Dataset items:
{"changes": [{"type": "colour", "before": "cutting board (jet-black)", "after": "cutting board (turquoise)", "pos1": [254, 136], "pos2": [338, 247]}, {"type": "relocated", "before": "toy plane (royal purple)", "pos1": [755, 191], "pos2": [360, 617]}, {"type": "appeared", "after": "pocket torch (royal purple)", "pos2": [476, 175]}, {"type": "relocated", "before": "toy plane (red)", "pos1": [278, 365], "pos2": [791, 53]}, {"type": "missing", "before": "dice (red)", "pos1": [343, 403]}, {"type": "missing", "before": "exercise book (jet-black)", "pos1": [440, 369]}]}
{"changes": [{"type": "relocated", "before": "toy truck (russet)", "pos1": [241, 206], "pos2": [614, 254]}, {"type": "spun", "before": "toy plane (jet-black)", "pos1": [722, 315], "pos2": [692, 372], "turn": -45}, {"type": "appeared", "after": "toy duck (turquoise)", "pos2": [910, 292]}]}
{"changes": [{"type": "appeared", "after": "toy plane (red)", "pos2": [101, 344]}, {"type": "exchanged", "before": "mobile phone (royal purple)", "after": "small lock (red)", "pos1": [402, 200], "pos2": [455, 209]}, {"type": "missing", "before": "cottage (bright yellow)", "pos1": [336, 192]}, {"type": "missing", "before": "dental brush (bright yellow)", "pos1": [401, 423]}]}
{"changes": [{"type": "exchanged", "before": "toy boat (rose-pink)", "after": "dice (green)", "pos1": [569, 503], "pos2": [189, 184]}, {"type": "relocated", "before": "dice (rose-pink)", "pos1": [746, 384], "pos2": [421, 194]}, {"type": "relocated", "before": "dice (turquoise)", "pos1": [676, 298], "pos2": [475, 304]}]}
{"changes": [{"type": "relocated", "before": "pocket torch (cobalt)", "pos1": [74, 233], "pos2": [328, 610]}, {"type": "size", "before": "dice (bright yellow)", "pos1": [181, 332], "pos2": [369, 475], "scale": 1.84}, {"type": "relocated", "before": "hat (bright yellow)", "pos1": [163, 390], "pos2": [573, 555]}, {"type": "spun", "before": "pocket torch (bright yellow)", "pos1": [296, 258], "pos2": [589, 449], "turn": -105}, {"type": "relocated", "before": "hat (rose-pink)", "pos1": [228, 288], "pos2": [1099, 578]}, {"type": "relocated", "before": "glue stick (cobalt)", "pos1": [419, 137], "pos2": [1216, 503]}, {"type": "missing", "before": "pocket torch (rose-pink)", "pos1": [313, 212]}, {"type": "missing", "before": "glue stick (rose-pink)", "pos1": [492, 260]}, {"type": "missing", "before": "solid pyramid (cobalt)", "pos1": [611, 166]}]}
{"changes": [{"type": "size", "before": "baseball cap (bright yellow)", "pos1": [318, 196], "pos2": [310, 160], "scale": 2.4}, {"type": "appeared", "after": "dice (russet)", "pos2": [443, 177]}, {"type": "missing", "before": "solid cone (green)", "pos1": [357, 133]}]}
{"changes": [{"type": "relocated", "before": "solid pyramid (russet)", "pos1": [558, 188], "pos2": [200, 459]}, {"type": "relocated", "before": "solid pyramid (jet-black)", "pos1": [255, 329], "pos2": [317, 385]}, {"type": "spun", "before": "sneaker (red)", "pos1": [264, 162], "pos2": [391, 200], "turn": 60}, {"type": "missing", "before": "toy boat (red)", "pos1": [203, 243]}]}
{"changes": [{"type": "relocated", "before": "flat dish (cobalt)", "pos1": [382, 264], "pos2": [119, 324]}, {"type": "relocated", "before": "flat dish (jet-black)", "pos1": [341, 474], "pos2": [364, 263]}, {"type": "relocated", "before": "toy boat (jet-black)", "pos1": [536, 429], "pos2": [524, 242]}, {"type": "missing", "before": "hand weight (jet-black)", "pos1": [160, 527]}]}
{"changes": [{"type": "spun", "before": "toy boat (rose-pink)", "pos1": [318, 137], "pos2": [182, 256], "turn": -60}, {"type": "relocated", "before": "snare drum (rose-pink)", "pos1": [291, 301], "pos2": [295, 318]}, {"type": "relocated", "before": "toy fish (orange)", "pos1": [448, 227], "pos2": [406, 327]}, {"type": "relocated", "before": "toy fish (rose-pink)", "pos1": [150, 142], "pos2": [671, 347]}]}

__PROBLEM TO WORK ON__: Copy every line above exactly.

__OUTPUT OF THE TASK__:
{"changes": [{"type": "colour", "before": "cutting board (jet-black)", "after": "cutting board (turquoise)", "pos1": [254, 136], "pos2": [338, 247]}, {"type": "relocated", "before": "toy plane (royal purple)", "pos1": [755, 191], "pos2": [360, 617]}, {"type": "appeared", "after": "pocket torch (royal purple)", "pos2": [476, 175]}, {"type": "relocated", "before": "toy plane (red)", "pos1": [278, 365], "pos2": [791, 53]}, {"type": "missing", "before": "dice (red)", "pos1": [343, 403]}, {"type": "missing", "before": "exercise book (jet-black)", "pos1": [440, 369]}]}
{"changes": [{"type": "relocated", "before": "toy truck (russet)", "pos1": [241, 206], "pos2": [614, 254]}, {"type": "spun", "before": "toy plane (jet-black)", "pos1": [722, 315], "pos2": [692, 372], "turn": -45}, {"type": "appeared", "after": "toy duck (turquoise)", "pos2": [910, 292]}]}
{"changes": [{"type": "appeared", "after": "toy plane (red)", "pos2": [101, 344]}, {"type": "exchanged", "before": "mobile phone (royal purple)", "after": "small lock (red)", "pos1": [402, 200], "pos2": [455, 209]}, {"type": "missing", "before": "cottage (bright yellow)", "pos1": [336, 192]}, {"type": "missing", "before": "dental brush (bright yellow)", "pos1": [401, 423]}]}
{"changes": [{"type": "exchanged", "before": "toy boat (rose-pink)", "after": "dice (green)", "pos1": [569, 503], "pos2": [189, 184]}, {"type": "relocated", "before": "dice (rose-pink)", "pos1": [746, 384], "pos2": [421, 194]}, {"type": "relocated", "before": "dice (turquoise)", "pos1": [676, 298], "pos2": [475, 304]}]}
{"changes": [{"type": "relocated", "before": "pocket torch (cobalt)", "pos1": [74, 233], "pos2": [328, 610]}, {"type": "size", "before": "dice (bright yellow)", "pos1": [181, 332], "pos2": [369, 475], "scale": 1.84}, {"type": "relocated", "before": "hat (bright yellow)", "pos1": [163, 390], "pos2": [573, 555]}, {"type": "spun", "before": "pocket torch (bright yellow)", "pos1": [296, 258], "pos2": [589, 449], "turn": -105}, {"type": "relocated", "before": "hat (rose-pink)", "pos1": [228, 288], "pos2": [1099, 578]}, {"type": "relocated", "before": "glue stick (cobalt)", "pos1": [419, 137], "pos2": [1216, 503]}, {"type": "missing", "before": "pocket torch (rose-pink)", "pos1": [313, 212]}, {"type": "missing", "before": "glue stick (rose-pink)", "pos1": [492, 260]}, {"type": "missing", "before": "solid pyramid (cobalt)", "pos1": [611, 166]}]}
{"changes": [{"type": "size", "before": "baseball cap (bright yellow)", "pos1": [318, 196], "pos2": [310, 160], "scale": 2.4}, {"type": "appeared", "after": "dice (russet)", "pos2": [443, 177]}, {"type": "missing", "before": "solid cone (green)", "pos1": [357, 133]}]}
{"changes": [{"type": "relocated", "before": "solid pyramid (russet)", "pos1": [558, 188], "pos2": [200, 459]}, {"type": "relocated", "before": "solid pyramid (jet-black)", "pos1": [255, 329], "pos2": [317, 385]}, {"type": "spun", "before": "sneaker (red)", "pos1": [264, 162], "pos2": [391, 200], "turn": 60}, {"type": "missing", "before": "toy boat (red)", "pos1": [203, 243]}]}
{"changes": [{"type": "relocated", "before": "flat dish (cobalt)", "pos1": [382, 264], "pos2": [119, 324]}, {"type": "relocated", "before": "flat dish (jet-black)", "pos1": [341, 474], "pos2": [364, 263]}, {"type": "relocated", "before": "toy boat (jet-black)", "pos1": [536, 429], "pos2": [524, 242]}, {"type": "missing", "before": "hand weight (jet-black)", "pos1": [160, 527]}]}
{"changes": [{"type": "spun", "before": "toy boat (rose-pink)", "pos1": [318, 137], "pos2": [182, 256], "turn": -60}, {"type": "relocated", "before": "snare drum (rose-pink)", "pos1": [291, 301], "pos2": [295, 318]}, {"type": "relocated", "before": "toy fish (orange)", "pos1": [448, 227], "pos2": [406, 327]}, {"type": "relocated", "before": "toy fish (rose-pink)", "pos1": [150, 142], "pos2": [671, 347]}]}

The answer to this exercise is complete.